→ **DIRECTIONS FOR THIS TASK**
Copy each entry below verbatim. Skip the pictures.

→ **TASK INPUT**
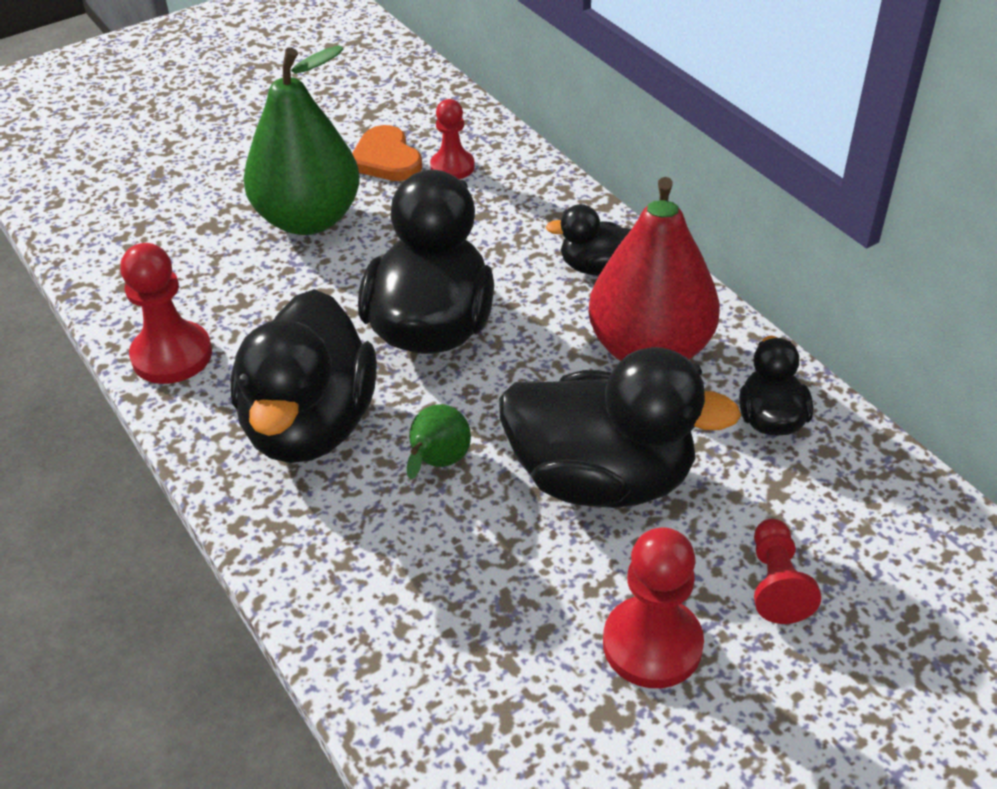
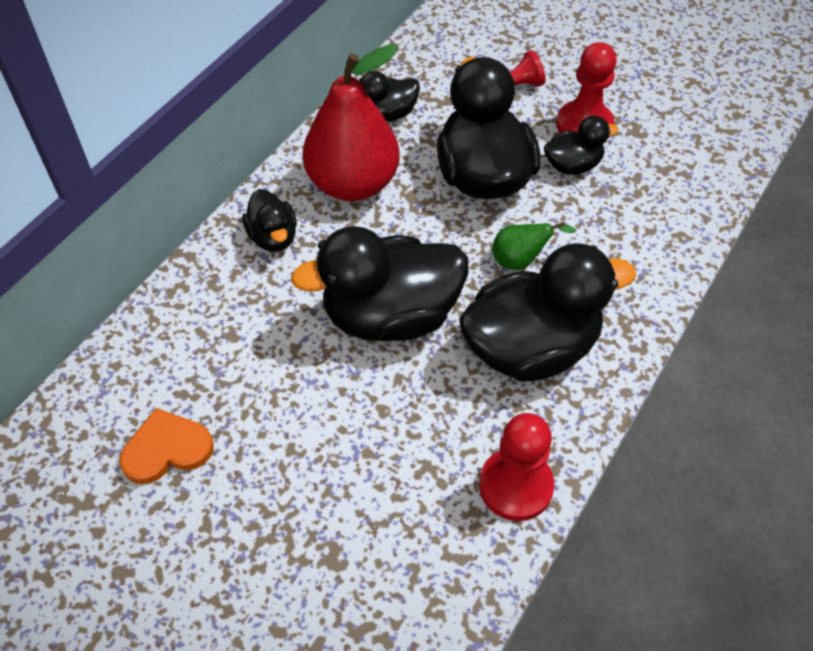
camera: 115 degrees left, 10 degrees up
(308, 219) = (289, 472): green pear -> none
(386, 159) = (167, 449): orange heart -> orange heart turned 150 degrees counterclockwise
(452, 167) = (164, 386): red pawn -> none
(572, 590) = (572, 165): none -> black duck

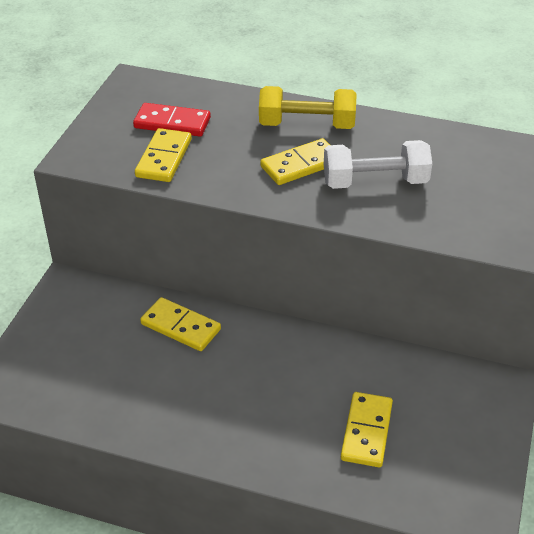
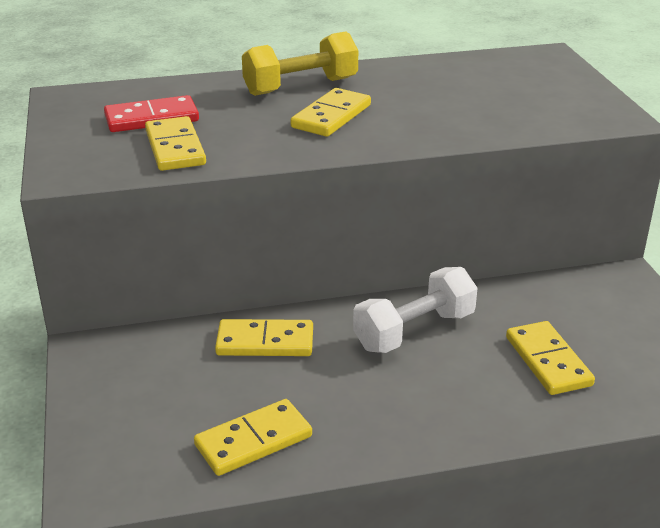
camera: 30 degrees left, 10 degrees down
(113, 401) = (253, 441): none -> yellow domino
(375, 182) = (419, 110): white dumbbell -> white dumbbell (414, 331)

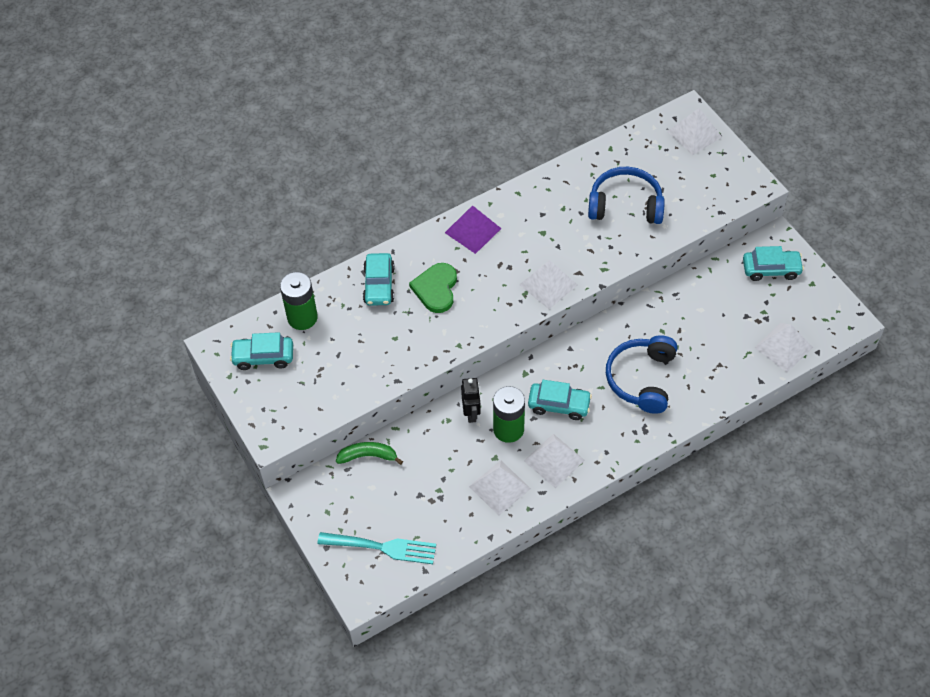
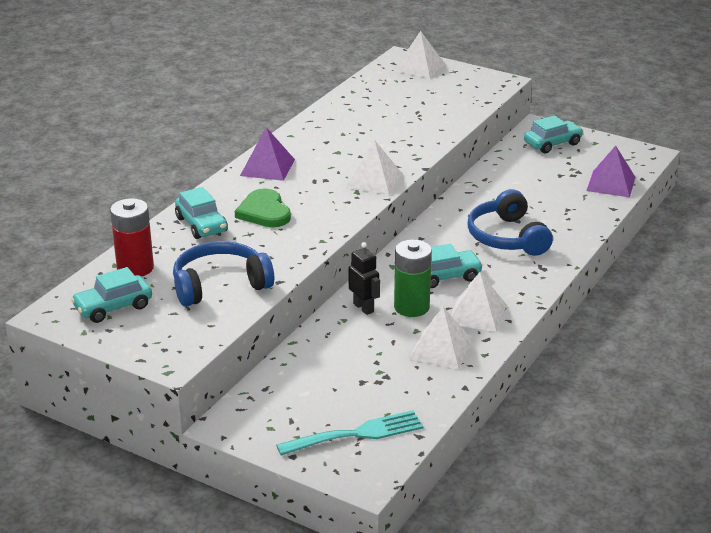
camera: 30 degrees left, 25 degrees down
(302, 317) = (135, 268): green battery -> red battery
(368, 456) = (280, 371): green banana -> none
(625, 205) = (399, 118): blue headphones -> blue headphones (220, 285)
(783, 347) = (611, 184): white pyramid -> purple pyramid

→ **ANSWER SPACE**
camera: 115 degrees left, 10 degrees up
(308, 219) = (289, 472): green pear -> none
(386, 159) = (167, 449): orange heart -> orange heart turned 150 degrees counterclockwise
(452, 167) = (164, 386): red pawn -> none
(572, 590) = (572, 165): none -> black duck

camera: 30 degrees left, 10 degrees down
(113, 401) = (253, 441): none -> yellow domino
(375, 182) = (419, 110): white dumbbell -> white dumbbell (414, 331)

camera: 30 degrees left, 25 degrees down
(302, 317) = (135, 268): green battery -> red battery
(368, 456) = (280, 371): green banana -> none
(625, 205) = (399, 118): blue headphones -> blue headphones (220, 285)
(783, 347) = (611, 184): white pyramid -> purple pyramid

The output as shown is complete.